EXERCISE DATA:

◇ ◇ ◇ ◇ ◇

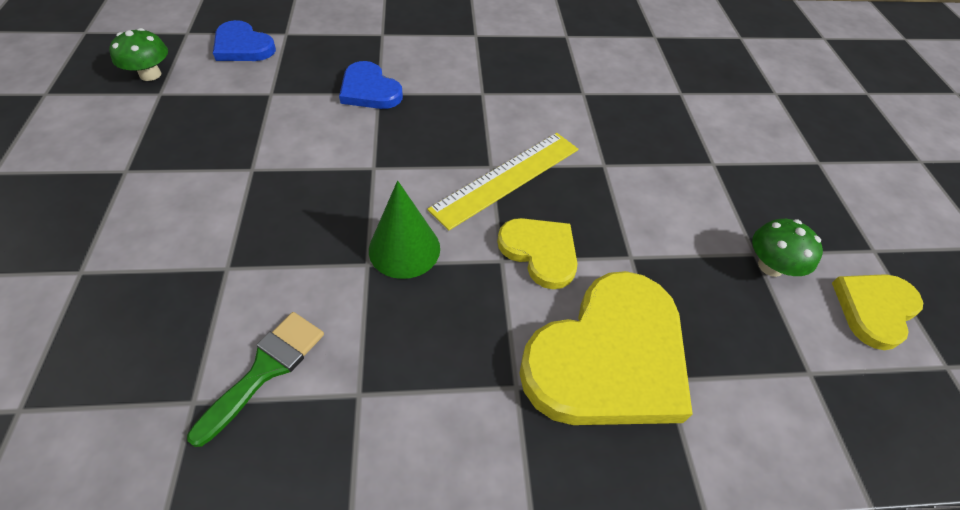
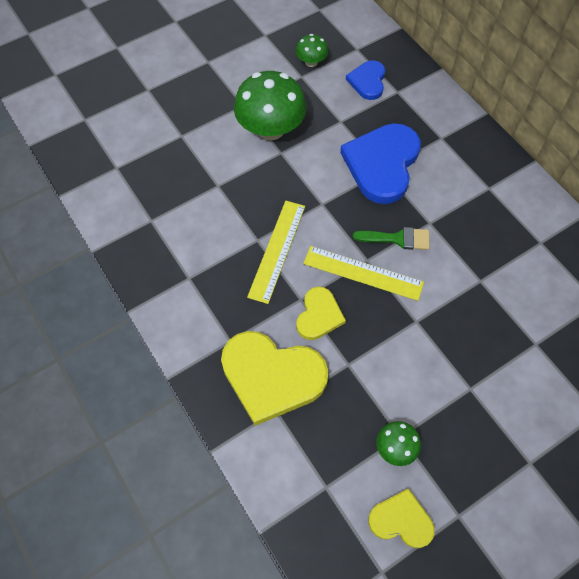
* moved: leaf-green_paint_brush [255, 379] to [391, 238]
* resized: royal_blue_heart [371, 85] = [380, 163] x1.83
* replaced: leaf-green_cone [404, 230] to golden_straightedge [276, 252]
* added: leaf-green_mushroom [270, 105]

◇ ◇ ◇ ◇ ◇

WHAT IS REQUIRED: Output the listing exactly. Leave out any image.

EXERCISE OUTPUT:
* moved: leaf-green_paint_brush [255, 379] to [391, 238]
* resized: royal_blue_heart [371, 85] = [380, 163] x1.83
* replaced: leaf-green_cone [404, 230] to golden_straightedge [276, 252]
* added: leaf-green_mushroom [270, 105]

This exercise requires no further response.